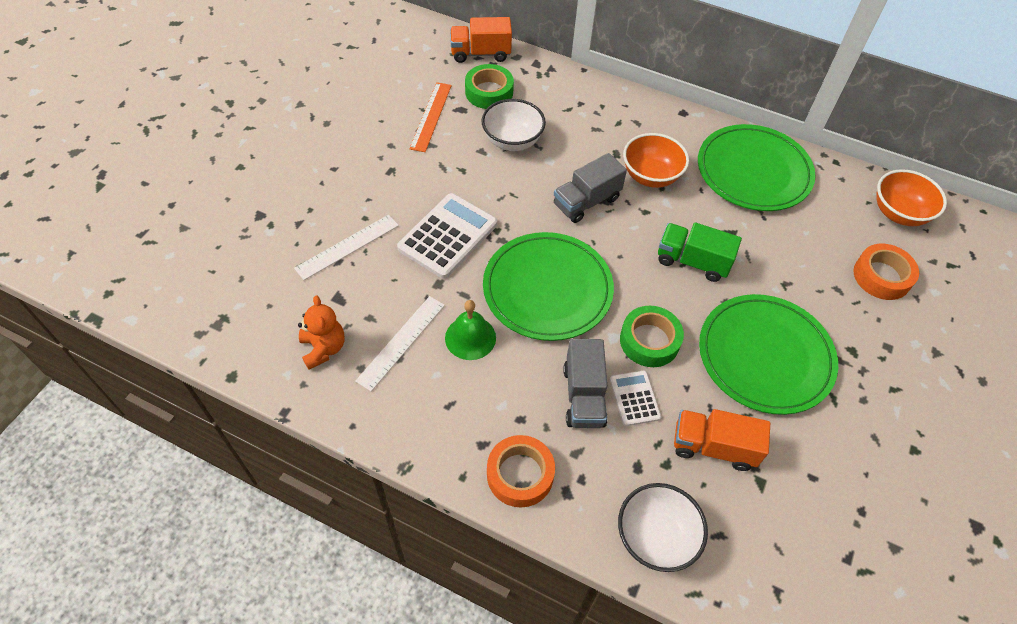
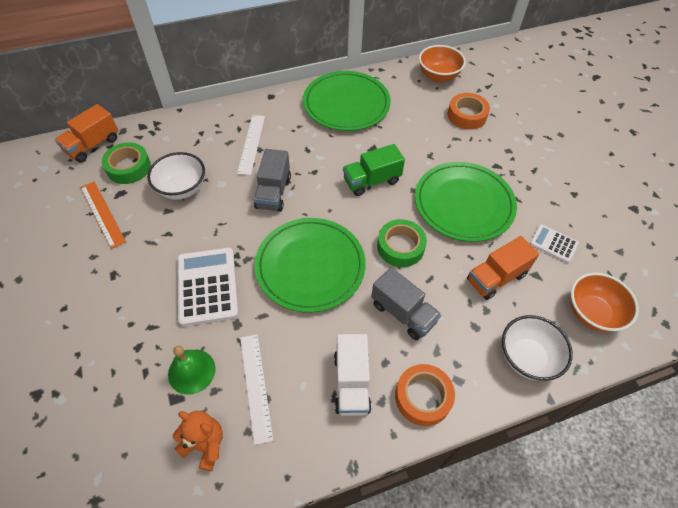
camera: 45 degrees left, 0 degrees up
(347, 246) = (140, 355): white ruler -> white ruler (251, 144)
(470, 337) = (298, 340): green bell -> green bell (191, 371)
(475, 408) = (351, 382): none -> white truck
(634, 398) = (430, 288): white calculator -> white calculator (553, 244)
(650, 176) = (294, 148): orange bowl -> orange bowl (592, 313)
--
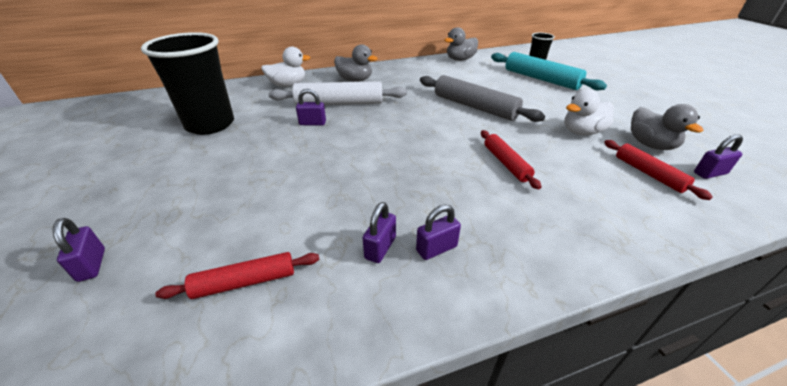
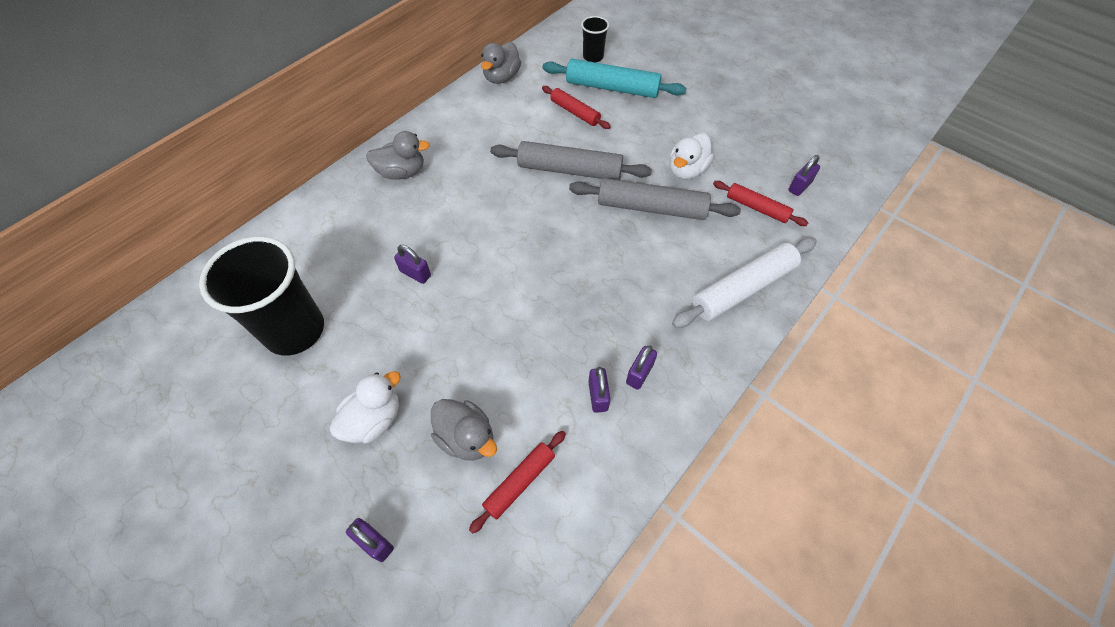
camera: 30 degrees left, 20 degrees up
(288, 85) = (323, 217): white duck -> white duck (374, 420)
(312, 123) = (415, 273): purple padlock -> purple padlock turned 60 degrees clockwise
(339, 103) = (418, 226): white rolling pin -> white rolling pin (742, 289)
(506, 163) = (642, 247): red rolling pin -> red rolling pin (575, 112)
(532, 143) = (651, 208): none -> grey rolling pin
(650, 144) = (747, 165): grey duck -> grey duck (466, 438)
--
All lines above from the one with "(475, 408) = (351, 382): none -> white truck" to the one with "(650, 176) = (294, 148): orange", inclusive, should be copied exactly, and no other lines.

Task response —
(475, 408) = (351, 382): none -> white truck
(634, 398) = (430, 288): white calculator -> white calculator (553, 244)
(650, 176) = (294, 148): orange bowl -> orange bowl (592, 313)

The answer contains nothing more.